**Exercise aim:**
Print everything from the line containing "Kuwait: 11:39 -> 4:26" down to the line containing "73: none -> 9:53", both included, leaving out the pictures.

++++ Task data

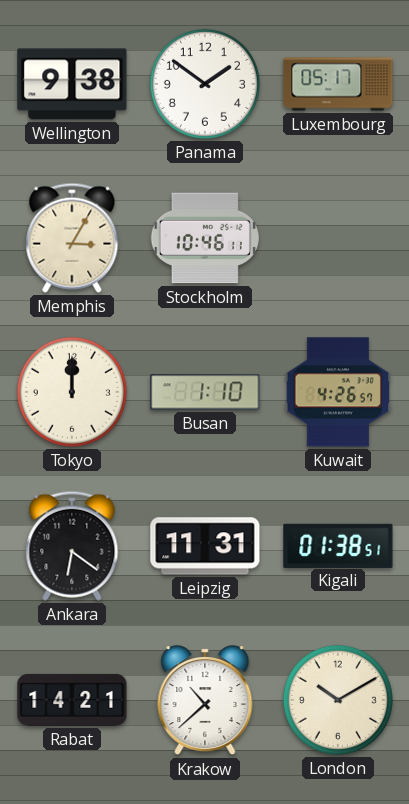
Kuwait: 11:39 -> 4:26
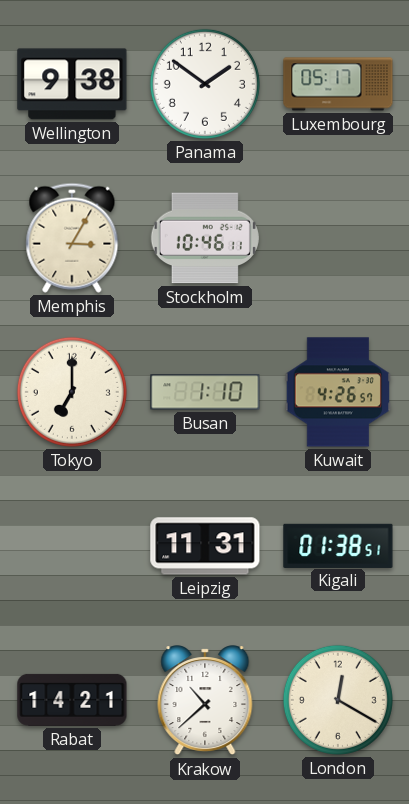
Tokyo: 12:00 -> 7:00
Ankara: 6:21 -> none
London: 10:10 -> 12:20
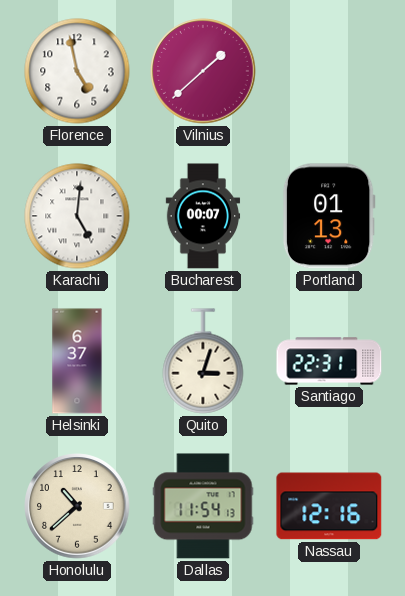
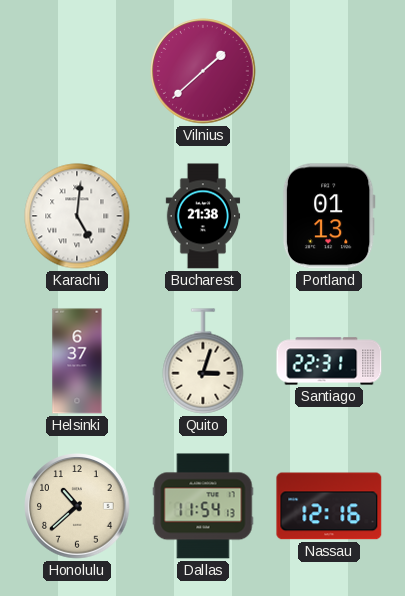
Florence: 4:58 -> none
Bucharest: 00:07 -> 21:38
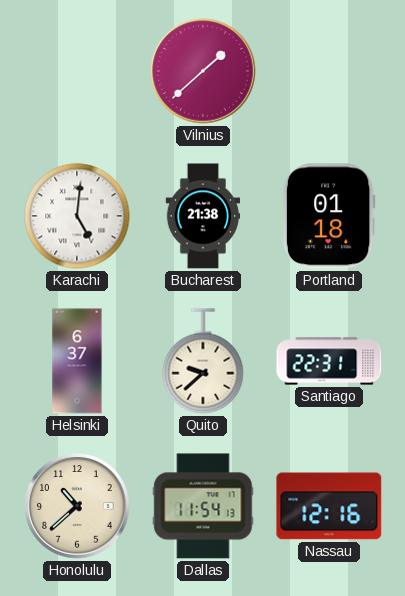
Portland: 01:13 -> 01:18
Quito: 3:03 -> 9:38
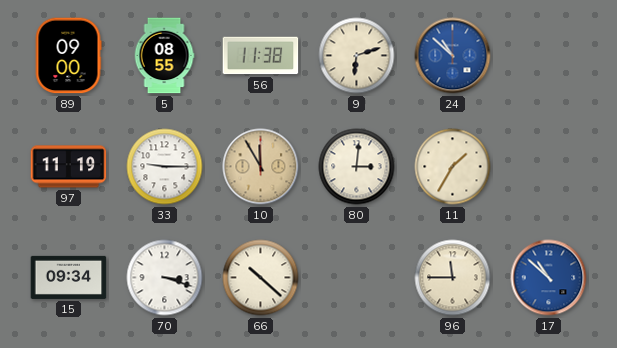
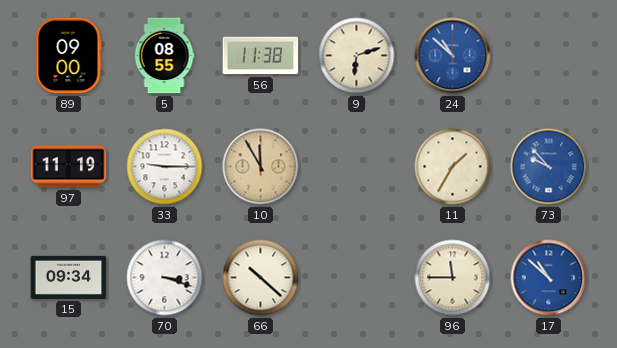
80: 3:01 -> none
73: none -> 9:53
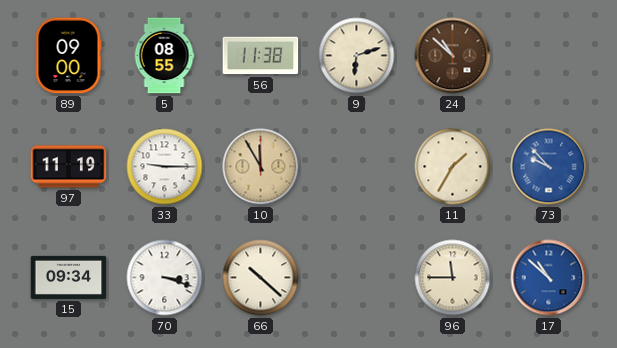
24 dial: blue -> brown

++++++++
++++ Task data

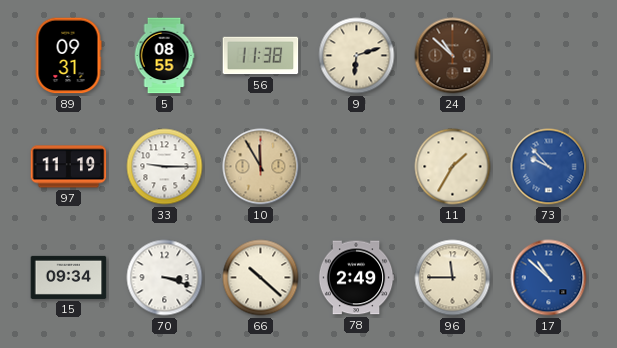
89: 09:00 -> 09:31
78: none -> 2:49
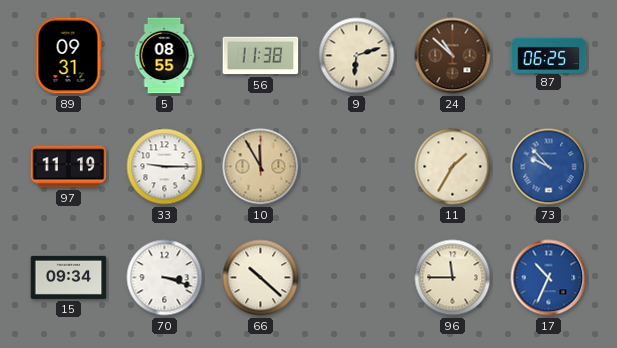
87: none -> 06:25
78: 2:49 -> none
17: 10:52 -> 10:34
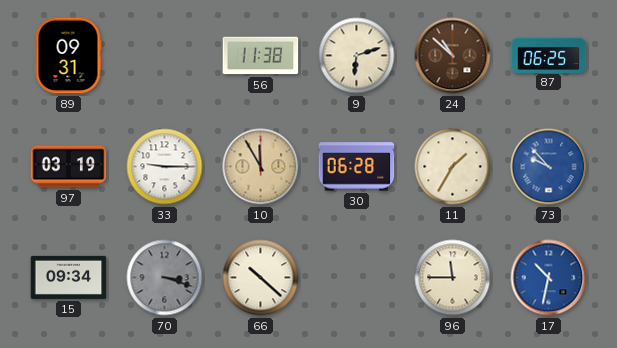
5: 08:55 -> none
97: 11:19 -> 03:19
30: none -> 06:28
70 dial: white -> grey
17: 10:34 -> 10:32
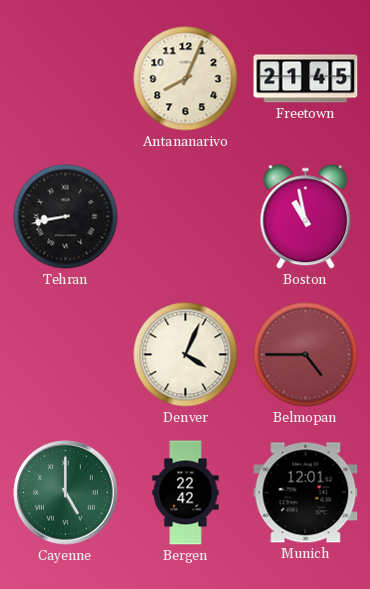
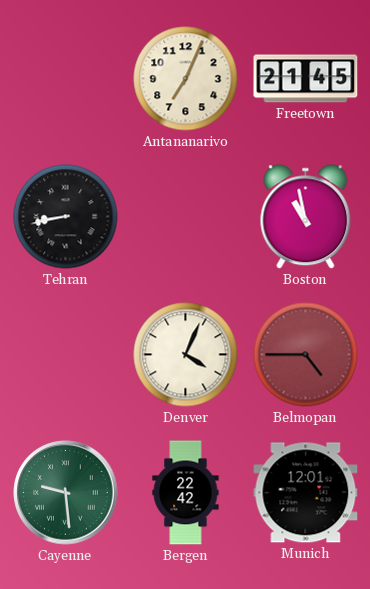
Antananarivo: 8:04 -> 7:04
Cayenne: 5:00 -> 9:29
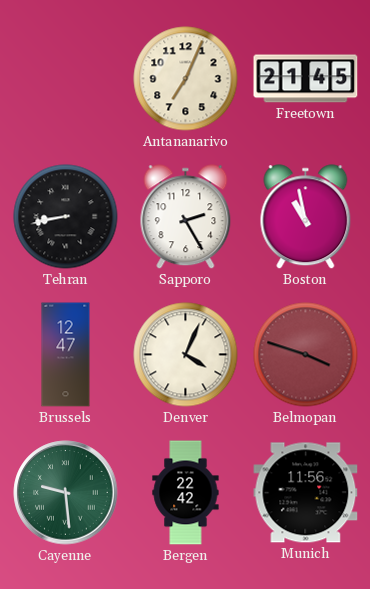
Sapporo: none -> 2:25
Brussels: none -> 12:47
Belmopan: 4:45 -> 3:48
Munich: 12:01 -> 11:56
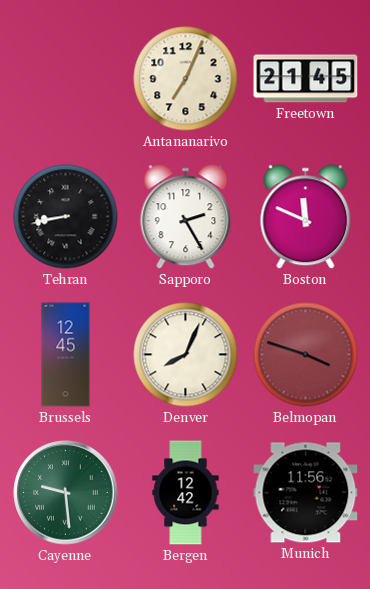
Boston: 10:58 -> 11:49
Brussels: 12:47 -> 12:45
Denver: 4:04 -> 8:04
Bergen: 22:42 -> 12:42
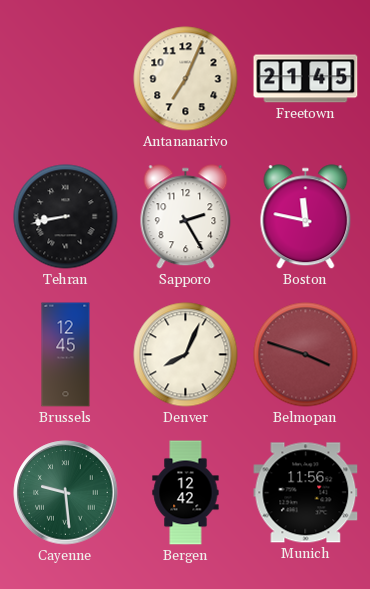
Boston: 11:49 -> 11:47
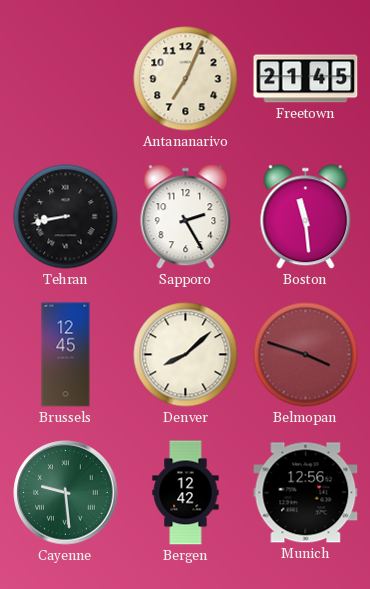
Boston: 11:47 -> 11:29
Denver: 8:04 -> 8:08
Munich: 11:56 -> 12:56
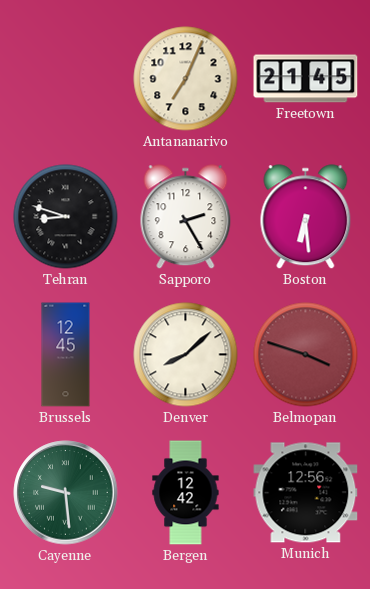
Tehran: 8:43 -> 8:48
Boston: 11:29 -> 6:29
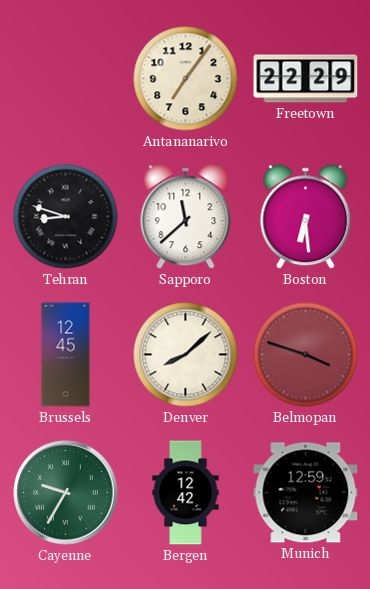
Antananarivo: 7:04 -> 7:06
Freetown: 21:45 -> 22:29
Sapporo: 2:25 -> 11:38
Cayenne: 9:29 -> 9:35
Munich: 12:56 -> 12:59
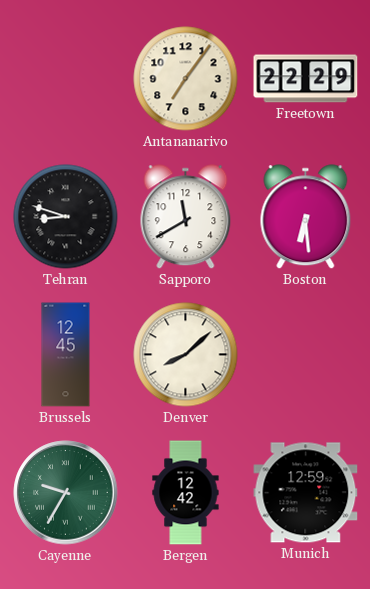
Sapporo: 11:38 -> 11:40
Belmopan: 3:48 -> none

++++++++

**Correct answer:**
Kuwait: 11:39 -> 4:26
Tokyo: 12:00 -> 7:00
Ankara: 6:21 -> none
London: 10:10 -> 12:20
Florence: 4:58 -> none
Bucharest: 00:07 -> 21:38
Portland: 01:13 -> 01:18
Quito: 3:03 -> 9:38
80: 3:01 -> none
73: none -> 9:53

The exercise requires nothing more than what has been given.